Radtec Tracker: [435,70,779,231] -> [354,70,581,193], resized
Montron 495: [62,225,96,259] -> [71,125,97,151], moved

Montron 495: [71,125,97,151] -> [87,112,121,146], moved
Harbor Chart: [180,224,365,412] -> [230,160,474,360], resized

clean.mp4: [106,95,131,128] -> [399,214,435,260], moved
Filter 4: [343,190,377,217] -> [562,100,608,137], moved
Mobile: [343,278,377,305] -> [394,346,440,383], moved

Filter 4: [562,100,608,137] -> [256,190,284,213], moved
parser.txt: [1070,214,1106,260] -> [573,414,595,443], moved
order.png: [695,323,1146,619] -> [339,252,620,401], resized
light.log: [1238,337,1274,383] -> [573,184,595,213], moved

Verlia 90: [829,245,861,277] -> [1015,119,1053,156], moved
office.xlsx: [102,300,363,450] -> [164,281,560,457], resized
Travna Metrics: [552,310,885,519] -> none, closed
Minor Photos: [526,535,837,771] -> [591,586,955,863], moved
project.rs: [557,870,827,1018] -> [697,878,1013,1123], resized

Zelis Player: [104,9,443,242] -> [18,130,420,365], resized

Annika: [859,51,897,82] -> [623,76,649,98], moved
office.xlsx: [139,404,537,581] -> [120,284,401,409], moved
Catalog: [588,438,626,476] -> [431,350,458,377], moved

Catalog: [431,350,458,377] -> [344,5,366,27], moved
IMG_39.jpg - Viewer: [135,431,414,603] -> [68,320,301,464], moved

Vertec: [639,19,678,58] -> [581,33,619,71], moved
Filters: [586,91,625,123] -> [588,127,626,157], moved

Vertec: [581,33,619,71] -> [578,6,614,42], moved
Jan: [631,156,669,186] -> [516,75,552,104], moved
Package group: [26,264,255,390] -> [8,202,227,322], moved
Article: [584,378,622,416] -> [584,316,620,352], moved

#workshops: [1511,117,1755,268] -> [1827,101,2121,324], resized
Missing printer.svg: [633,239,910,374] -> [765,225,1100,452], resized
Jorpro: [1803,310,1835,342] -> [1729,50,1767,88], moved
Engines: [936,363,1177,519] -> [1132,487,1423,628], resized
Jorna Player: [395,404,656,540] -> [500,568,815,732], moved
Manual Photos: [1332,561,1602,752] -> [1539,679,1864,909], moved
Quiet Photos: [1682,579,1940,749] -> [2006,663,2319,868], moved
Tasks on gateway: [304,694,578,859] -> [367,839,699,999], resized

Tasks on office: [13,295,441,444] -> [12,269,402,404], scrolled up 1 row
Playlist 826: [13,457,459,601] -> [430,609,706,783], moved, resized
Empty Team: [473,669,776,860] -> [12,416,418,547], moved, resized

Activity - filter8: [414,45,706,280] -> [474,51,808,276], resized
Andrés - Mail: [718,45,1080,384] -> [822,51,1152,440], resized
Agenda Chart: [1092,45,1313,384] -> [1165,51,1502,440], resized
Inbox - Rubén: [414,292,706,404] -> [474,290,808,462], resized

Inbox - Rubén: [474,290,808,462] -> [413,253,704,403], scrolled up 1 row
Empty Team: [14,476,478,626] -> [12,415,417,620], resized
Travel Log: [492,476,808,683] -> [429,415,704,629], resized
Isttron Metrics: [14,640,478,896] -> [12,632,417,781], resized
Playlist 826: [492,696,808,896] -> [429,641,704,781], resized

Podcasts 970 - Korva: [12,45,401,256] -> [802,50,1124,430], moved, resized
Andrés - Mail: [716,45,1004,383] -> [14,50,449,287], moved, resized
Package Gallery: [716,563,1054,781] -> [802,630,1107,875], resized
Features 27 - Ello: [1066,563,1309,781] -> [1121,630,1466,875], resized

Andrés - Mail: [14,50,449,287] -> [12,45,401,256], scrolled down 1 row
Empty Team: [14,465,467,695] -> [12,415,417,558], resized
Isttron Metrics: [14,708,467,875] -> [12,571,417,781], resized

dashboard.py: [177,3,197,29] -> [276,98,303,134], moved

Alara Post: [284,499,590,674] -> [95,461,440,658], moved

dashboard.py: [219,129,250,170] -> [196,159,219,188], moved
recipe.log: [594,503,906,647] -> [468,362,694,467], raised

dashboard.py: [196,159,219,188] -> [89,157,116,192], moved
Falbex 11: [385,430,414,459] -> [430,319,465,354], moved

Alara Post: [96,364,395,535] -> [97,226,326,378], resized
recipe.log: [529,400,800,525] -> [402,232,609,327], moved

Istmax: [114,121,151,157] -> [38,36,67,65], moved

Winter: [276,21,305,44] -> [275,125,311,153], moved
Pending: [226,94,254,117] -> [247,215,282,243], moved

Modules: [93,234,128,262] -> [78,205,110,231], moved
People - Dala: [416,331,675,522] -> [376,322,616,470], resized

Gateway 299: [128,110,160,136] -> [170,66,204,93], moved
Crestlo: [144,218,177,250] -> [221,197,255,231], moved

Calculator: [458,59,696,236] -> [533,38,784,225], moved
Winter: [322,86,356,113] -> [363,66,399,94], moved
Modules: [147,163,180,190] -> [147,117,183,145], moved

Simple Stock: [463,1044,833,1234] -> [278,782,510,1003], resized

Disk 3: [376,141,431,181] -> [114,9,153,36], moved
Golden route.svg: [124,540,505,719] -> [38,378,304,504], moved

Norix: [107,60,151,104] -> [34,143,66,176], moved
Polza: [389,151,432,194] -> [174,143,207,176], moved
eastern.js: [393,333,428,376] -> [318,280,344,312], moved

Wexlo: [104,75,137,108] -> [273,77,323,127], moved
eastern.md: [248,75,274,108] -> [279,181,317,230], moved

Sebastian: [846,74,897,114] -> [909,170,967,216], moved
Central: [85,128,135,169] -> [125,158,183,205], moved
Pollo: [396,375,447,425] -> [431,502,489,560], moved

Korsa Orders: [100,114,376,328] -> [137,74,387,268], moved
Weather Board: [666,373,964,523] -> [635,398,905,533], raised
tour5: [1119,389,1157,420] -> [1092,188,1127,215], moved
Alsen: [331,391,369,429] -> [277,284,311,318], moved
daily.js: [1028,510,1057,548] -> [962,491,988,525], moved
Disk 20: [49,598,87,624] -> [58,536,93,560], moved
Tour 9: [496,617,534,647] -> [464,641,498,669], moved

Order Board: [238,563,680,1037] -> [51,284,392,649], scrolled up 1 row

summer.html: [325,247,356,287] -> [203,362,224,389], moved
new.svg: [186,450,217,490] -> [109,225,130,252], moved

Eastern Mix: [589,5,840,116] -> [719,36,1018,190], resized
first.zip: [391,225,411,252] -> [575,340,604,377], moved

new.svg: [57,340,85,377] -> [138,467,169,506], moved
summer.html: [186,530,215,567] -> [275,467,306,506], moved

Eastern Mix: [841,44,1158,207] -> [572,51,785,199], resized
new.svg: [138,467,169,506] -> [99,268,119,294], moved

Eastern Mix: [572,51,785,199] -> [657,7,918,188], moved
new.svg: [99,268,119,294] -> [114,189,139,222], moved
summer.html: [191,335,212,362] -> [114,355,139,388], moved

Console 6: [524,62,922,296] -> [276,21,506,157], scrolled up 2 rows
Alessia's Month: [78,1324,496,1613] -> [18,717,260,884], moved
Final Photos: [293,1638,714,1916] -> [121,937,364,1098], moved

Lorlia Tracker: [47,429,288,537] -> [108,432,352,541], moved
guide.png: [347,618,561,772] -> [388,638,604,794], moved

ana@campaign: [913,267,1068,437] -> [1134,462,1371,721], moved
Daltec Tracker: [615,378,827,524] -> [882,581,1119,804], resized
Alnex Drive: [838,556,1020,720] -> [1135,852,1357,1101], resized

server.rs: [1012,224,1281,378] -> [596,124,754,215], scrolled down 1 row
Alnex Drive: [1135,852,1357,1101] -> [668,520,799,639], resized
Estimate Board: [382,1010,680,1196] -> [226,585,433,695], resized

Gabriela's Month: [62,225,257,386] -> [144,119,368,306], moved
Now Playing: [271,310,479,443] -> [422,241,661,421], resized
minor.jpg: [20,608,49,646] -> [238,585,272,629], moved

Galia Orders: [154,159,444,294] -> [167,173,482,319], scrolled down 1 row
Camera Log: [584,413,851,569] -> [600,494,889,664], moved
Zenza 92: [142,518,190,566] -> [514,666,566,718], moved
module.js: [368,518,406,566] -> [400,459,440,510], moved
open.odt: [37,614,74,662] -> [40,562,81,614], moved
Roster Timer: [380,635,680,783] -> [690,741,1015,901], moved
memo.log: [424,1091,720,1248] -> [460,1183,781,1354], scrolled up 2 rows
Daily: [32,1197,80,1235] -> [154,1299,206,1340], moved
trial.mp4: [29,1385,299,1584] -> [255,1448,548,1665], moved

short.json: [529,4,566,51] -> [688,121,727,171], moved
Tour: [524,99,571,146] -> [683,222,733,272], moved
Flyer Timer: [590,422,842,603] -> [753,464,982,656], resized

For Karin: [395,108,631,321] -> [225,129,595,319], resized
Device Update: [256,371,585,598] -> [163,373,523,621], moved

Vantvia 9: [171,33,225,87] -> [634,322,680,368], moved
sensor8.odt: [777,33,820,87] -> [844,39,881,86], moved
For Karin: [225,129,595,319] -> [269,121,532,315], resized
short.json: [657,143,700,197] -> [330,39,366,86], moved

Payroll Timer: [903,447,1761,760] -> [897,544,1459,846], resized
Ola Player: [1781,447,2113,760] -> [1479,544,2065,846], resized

=-=-=

**Exercise aim:**
Copy each line in the listing where "Catalog" appears.

**Exercise response:**
Catalog: [588,438,626,476] -> [431,350,458,377], moved
Catalog: [431,350,458,377] -> [344,5,366,27], moved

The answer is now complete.